(RECORDED INFORMATION begins)

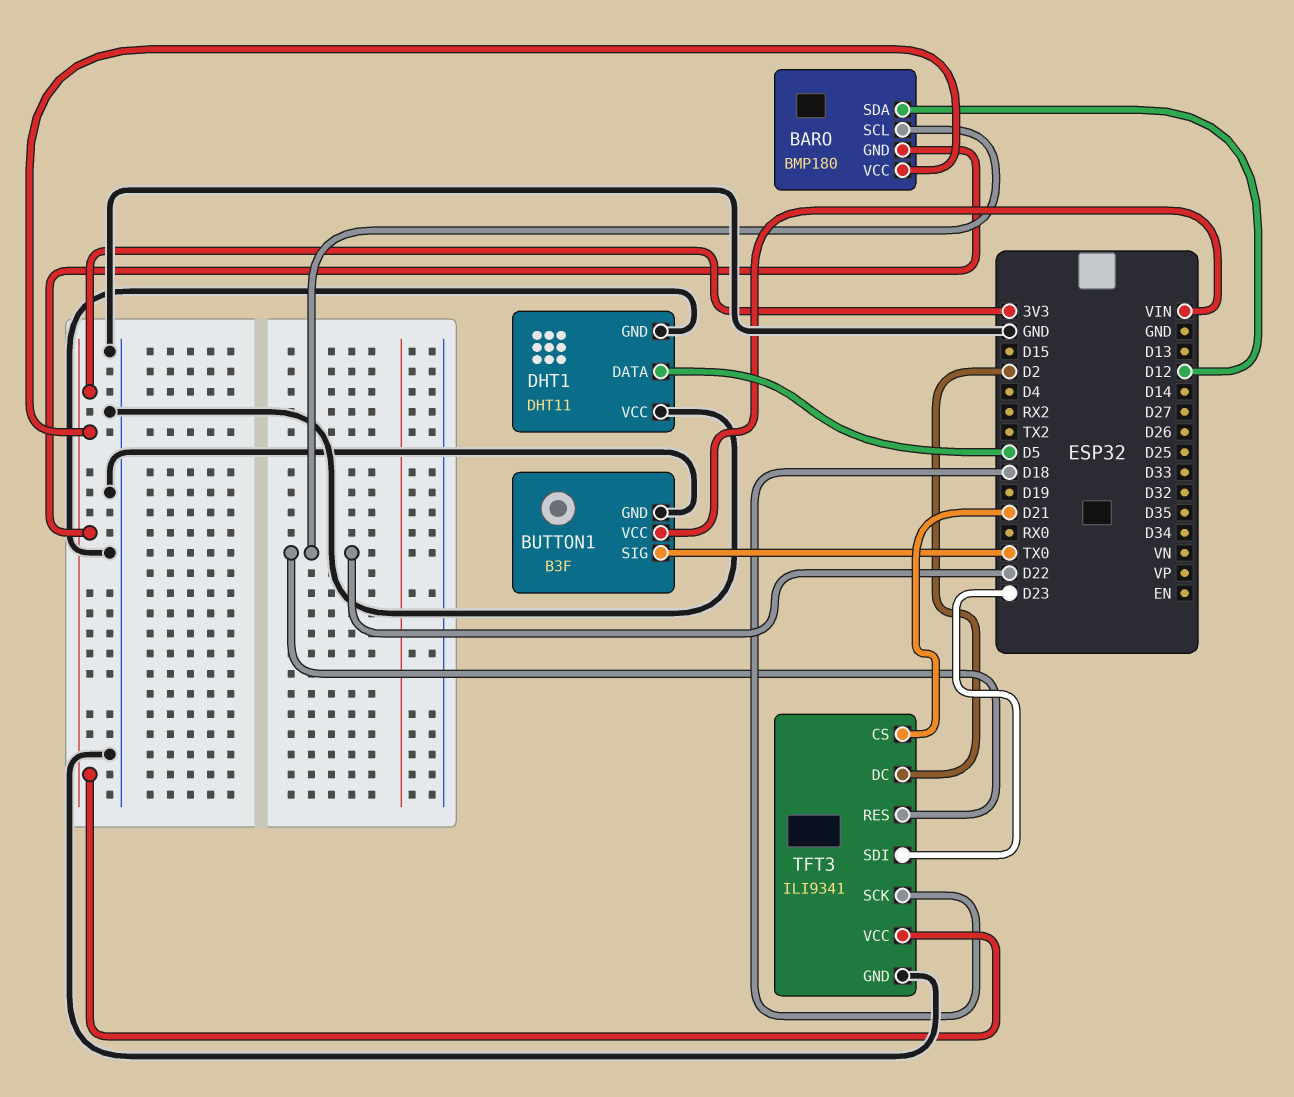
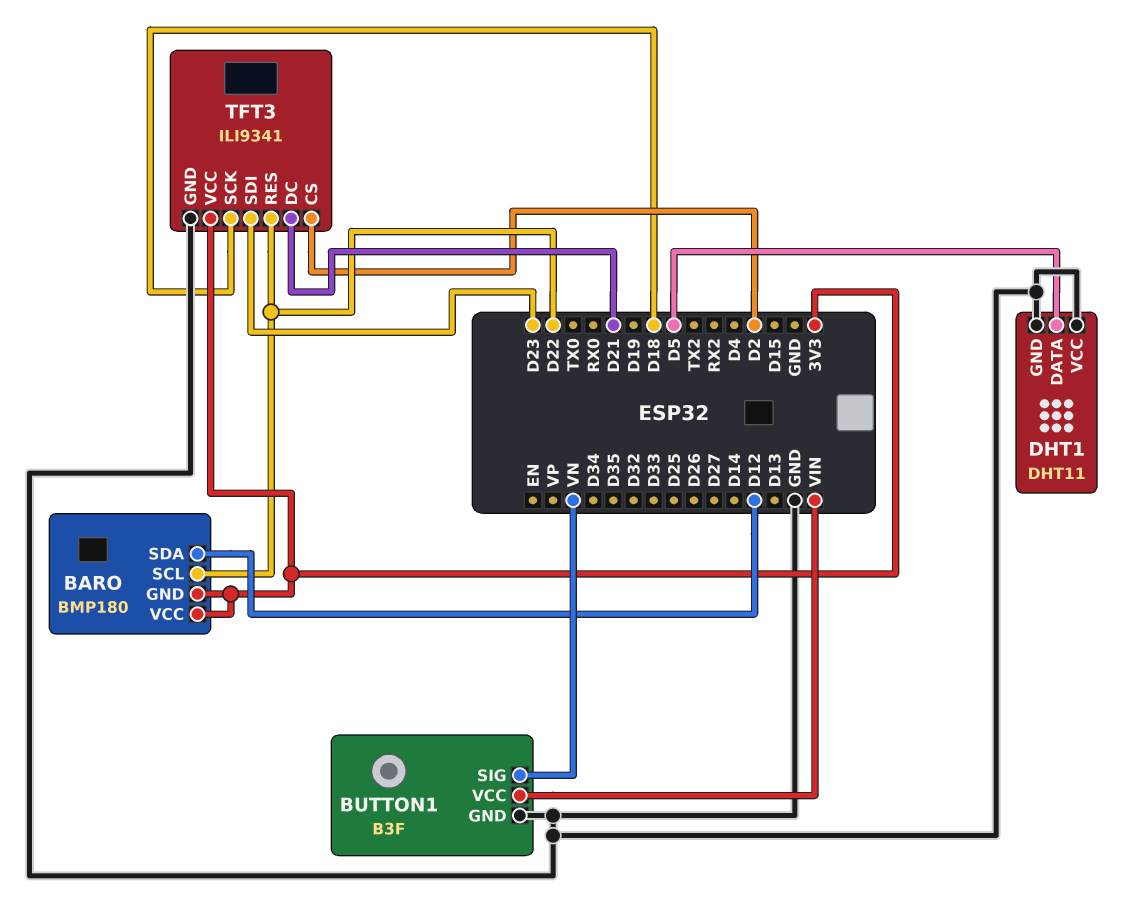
BUTTON1 pin SIG: TX0 -> VN
TFT3 pin CS: D21 -> D2
TFT3 pin DC: D2 -> D21

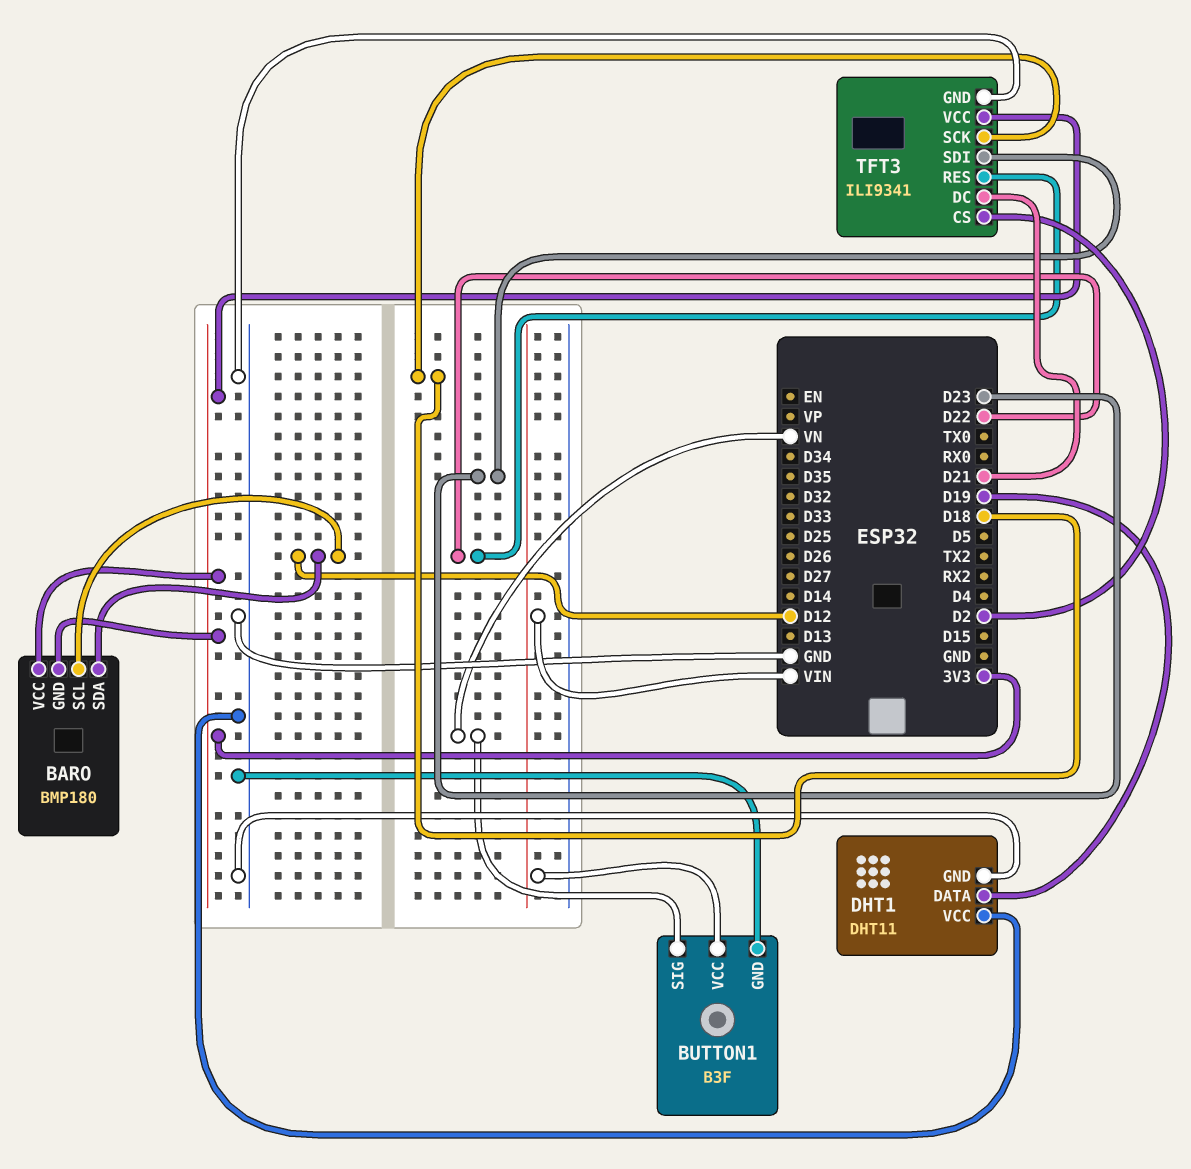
BARO pin SCL: D22 -> D12
DHT1 pin DATA: D5 -> D19

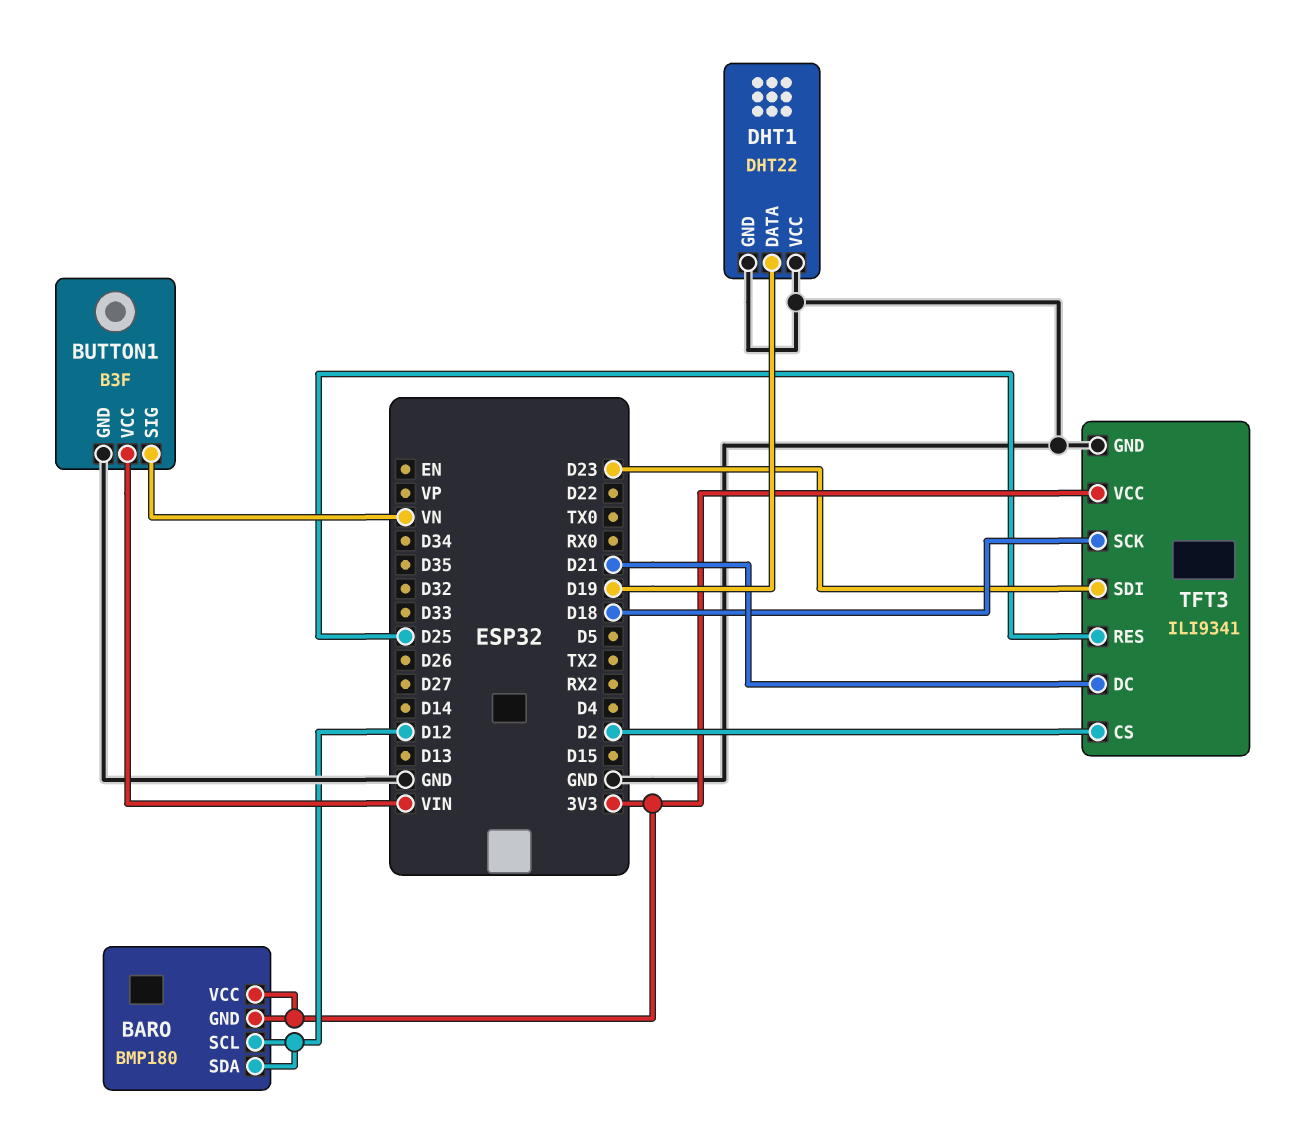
DHT1: DHT11 -> DHT22
TFT3 pin RES: D22 -> D25

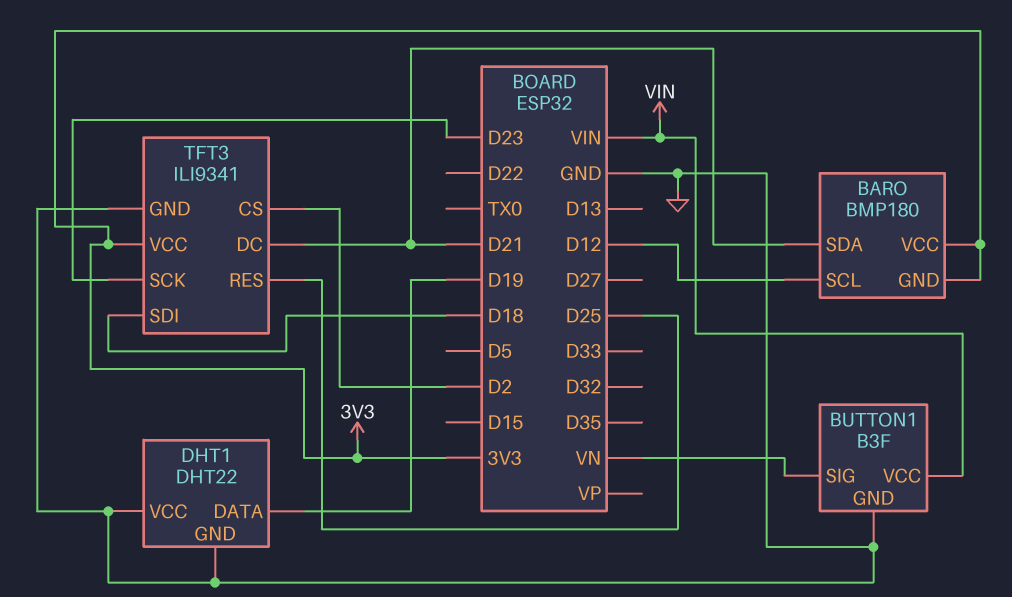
BARO pin SDA: D12 -> D21
TFT3 pin SCK: D18 -> D23
TFT3 pin SDI: D23 -> D18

(RECORDED INFORMATION ends)

- EXERCISE BRIEF:
Give a verbatim transcription of the entries, leaving out the pictures.

- EXERCISE RESPONSE:
BUTTON1 pin SIG: TX0 -> VN
TFT3 pin CS: D21 -> D2
TFT3 pin DC: D2 -> D21

BARO pin SCL: D22 -> D12
DHT1 pin DATA: D5 -> D19

DHT1: DHT11 -> DHT22
TFT3 pin RES: D22 -> D25

BARO pin SDA: D12 -> D21
TFT3 pin SCK: D18 -> D23
TFT3 pin SDI: D23 -> D18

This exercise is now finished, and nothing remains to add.